### Aim of the task
Please return every line of the records that contains the word "degrees".

### Exercise data
=======

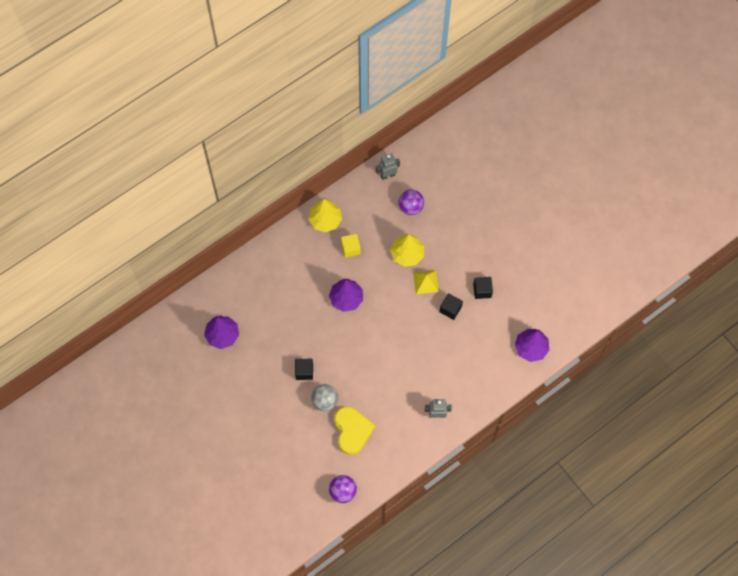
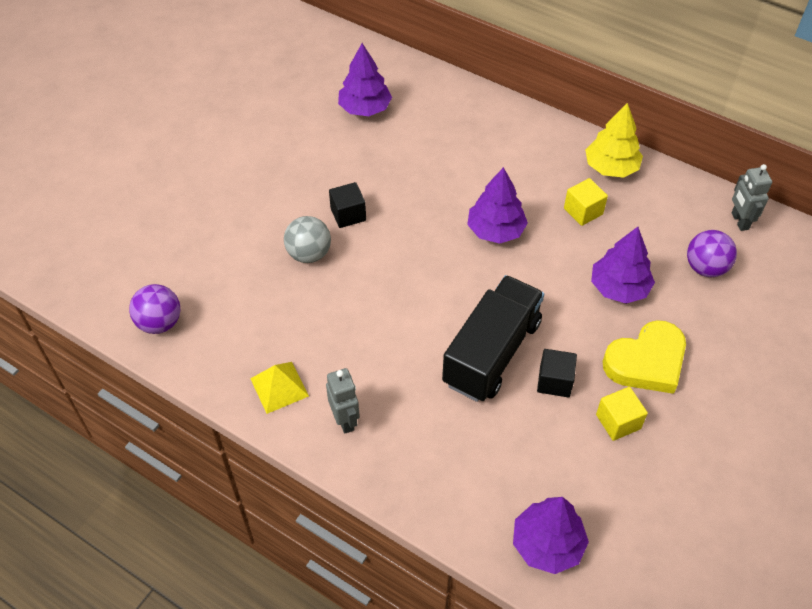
camera: 70 degrees right, 15 degrees down
(352, 431) = (271, 304): yellow heart -> yellow heart (646, 362)
(387, 175) = (739, 221): grey robot -> grey robot turned 150 degrees counterclockwise
(407, 254) = (619, 288): yellow tree -> purple tree
(423, 331) = (492, 353): none -> black truck
(426, 282) = (584, 329): yellow pyramid -> yellow pyramid (279, 387)
(482, 290) = (618, 421): black cube -> yellow cube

=======

### Task solution
camera: 70 degrees right, 15 degrees down
(387, 175) = (739, 221): grey robot -> grey robot turned 150 degrees counterclockwise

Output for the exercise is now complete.